*Aim of the task:* Nothing but the lines from the one that contains "(428, 319) = (450, 231): orange" through the end of the listing should appear, set down exactly.

*Collected material:*
————
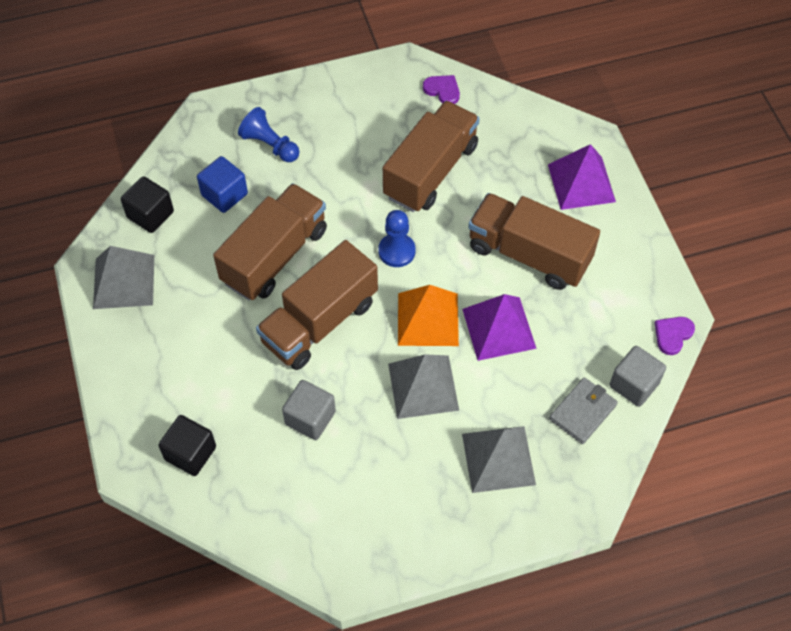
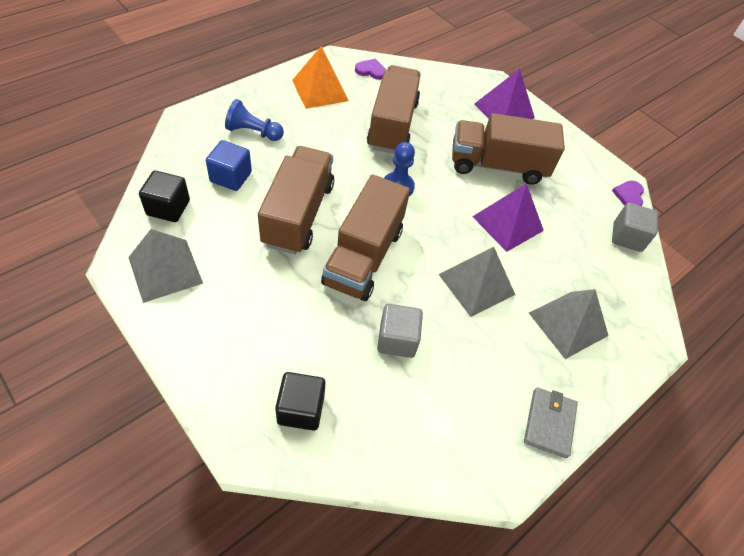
camera: 30 degrees left, 5 degrees down
(428, 319) = (450, 231): orange pyramid -> orange pyramid (320, 90)
(583, 412) = (605, 268): grey wallet -> grey wallet (549, 423)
————
*Answer:*
(428, 319) = (450, 231): orange pyramid -> orange pyramid (320, 90)
(583, 412) = (605, 268): grey wallet -> grey wallet (549, 423)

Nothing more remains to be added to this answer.